- EXERCISE BRIEF
Set down the data below without change, skipping the pictures it holds.

- DATA EXCERPTS
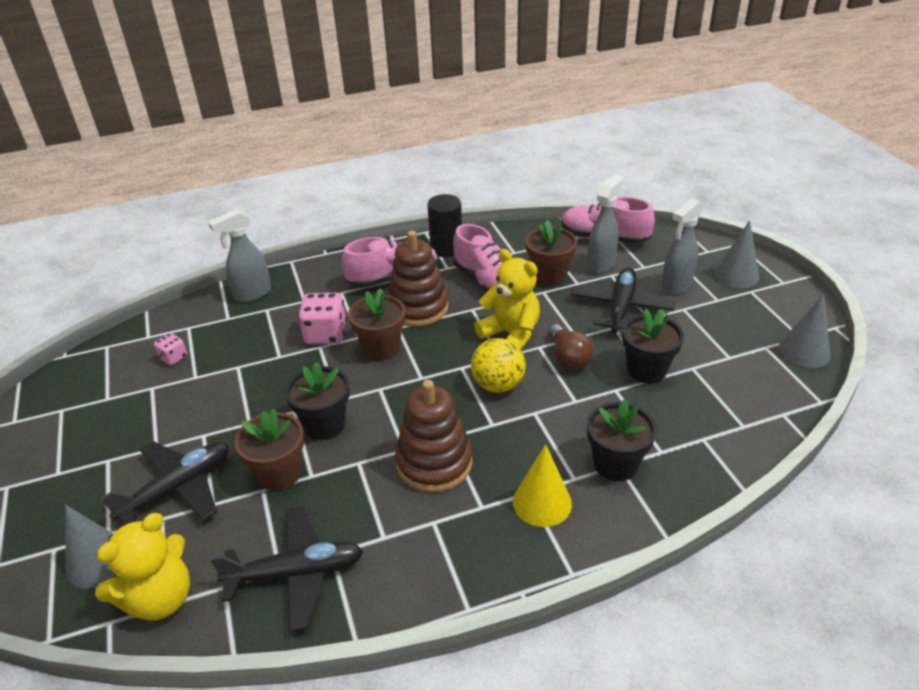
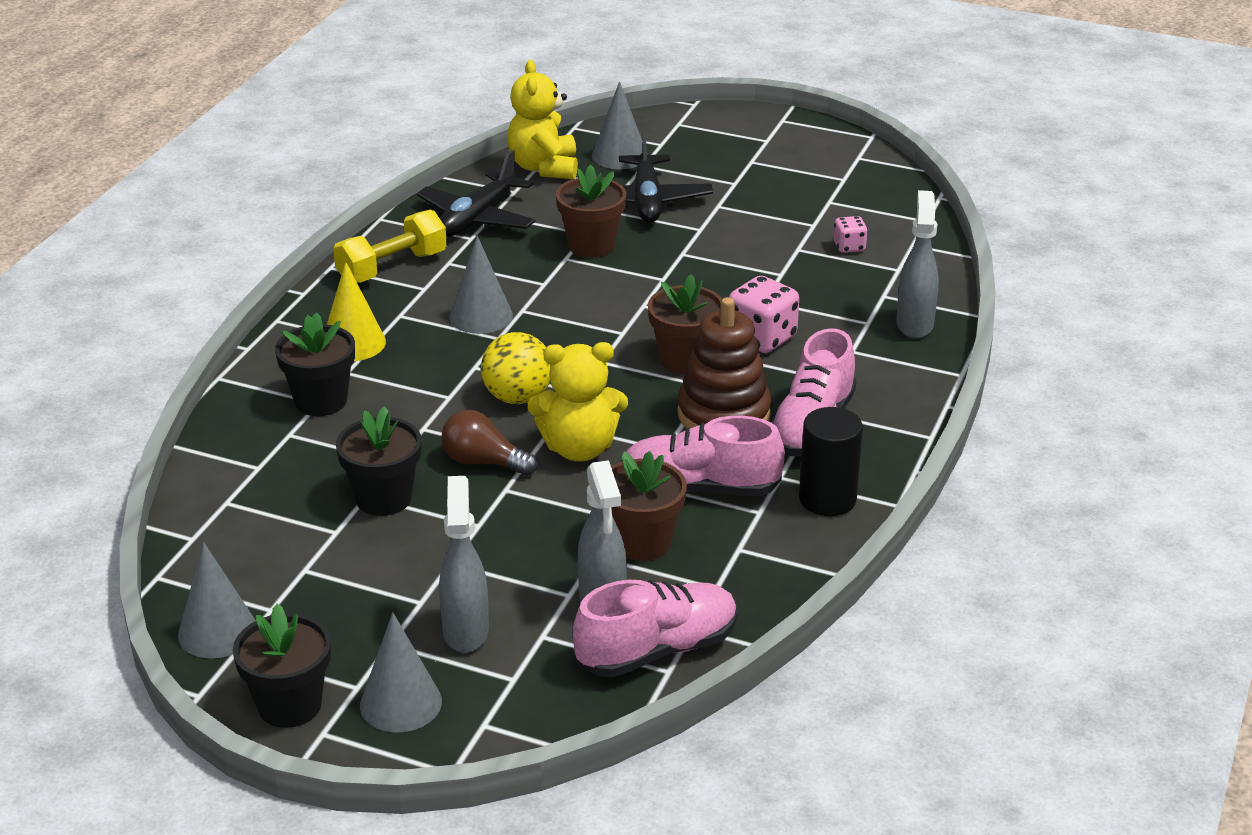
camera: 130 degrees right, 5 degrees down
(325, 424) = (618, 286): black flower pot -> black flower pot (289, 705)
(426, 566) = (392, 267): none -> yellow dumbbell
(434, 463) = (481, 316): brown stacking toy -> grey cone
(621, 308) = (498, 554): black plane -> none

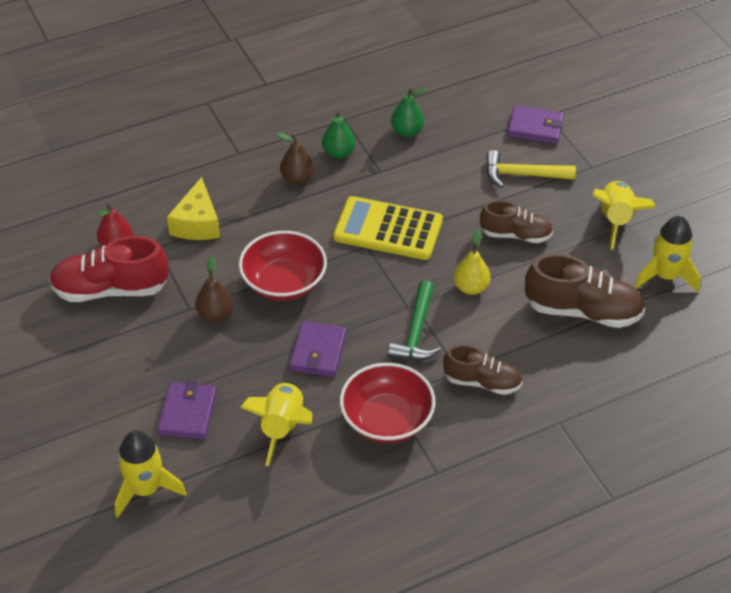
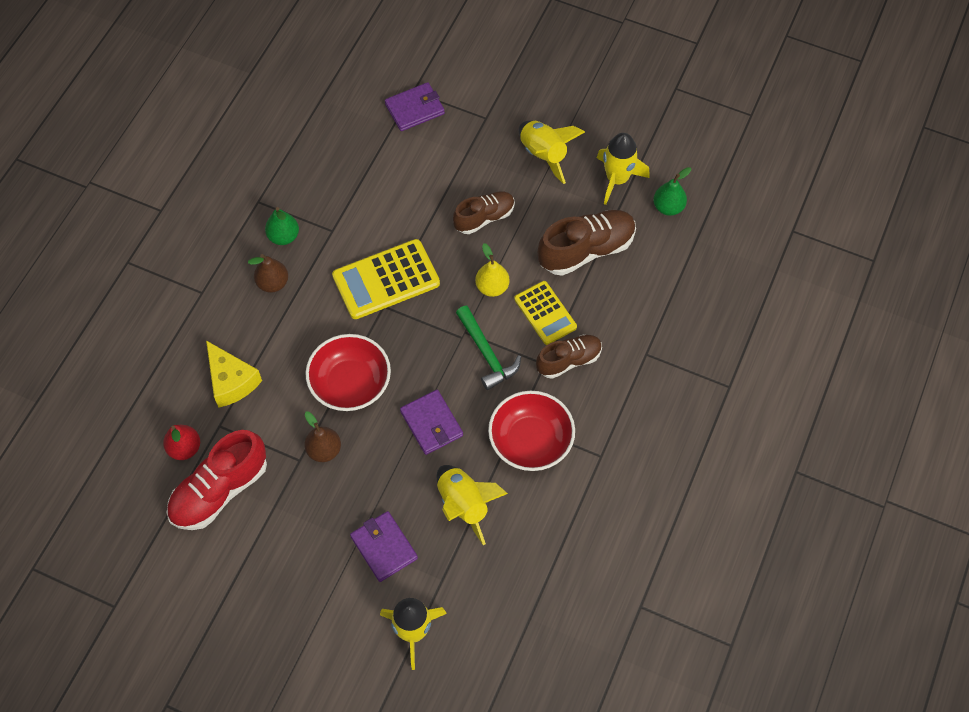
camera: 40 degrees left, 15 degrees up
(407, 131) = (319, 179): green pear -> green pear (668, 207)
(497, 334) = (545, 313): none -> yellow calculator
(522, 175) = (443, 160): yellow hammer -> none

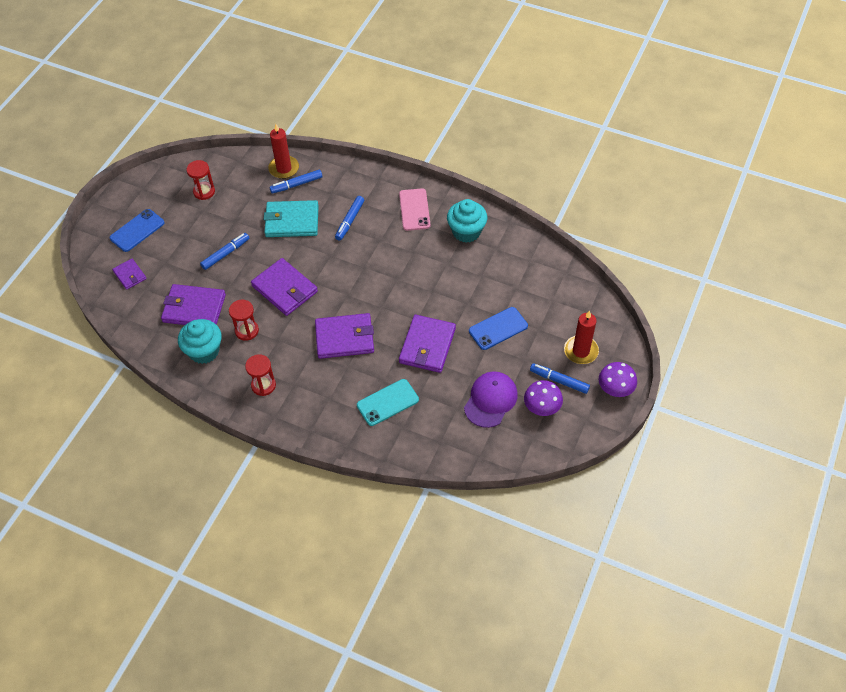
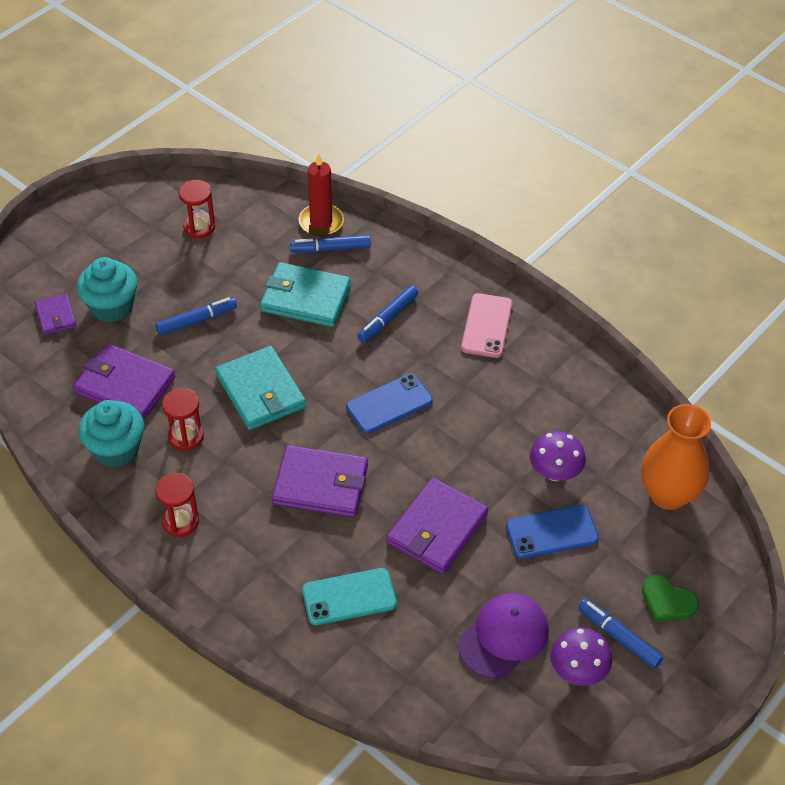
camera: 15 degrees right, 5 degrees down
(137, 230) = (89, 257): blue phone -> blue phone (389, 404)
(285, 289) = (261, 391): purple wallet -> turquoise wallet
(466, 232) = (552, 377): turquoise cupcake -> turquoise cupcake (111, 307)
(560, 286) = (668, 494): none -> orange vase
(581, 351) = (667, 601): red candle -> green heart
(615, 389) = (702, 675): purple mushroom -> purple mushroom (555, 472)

- EXERCISE SOLUTION
camera: 130 degrees right, 5 degrees down
(325, 424) = (618, 286): black flower pot -> black flower pot (289, 705)
(426, 566) = (392, 267): none -> yellow dumbbell
(434, 463) = (481, 316): brown stacking toy -> grey cone
(621, 308) = (498, 554): black plane -> none

camera: 40 degrees left, 15 degrees up
(407, 131) = (319, 179): green pear -> green pear (668, 207)
(497, 334) = (545, 313): none -> yellow calculator
(522, 175) = (443, 160): yellow hammer -> none

camera: 15 degrees right, 5 degrees down
(137, 230) = (89, 257): blue phone -> blue phone (389, 404)
(285, 289) = (261, 391): purple wallet -> turquoise wallet
(466, 232) = (552, 377): turquoise cupcake -> turquoise cupcake (111, 307)
(560, 286) = (668, 494): none -> orange vase
(581, 351) = (667, 601): red candle -> green heart
(615, 389) = (702, 675): purple mushroom -> purple mushroom (555, 472)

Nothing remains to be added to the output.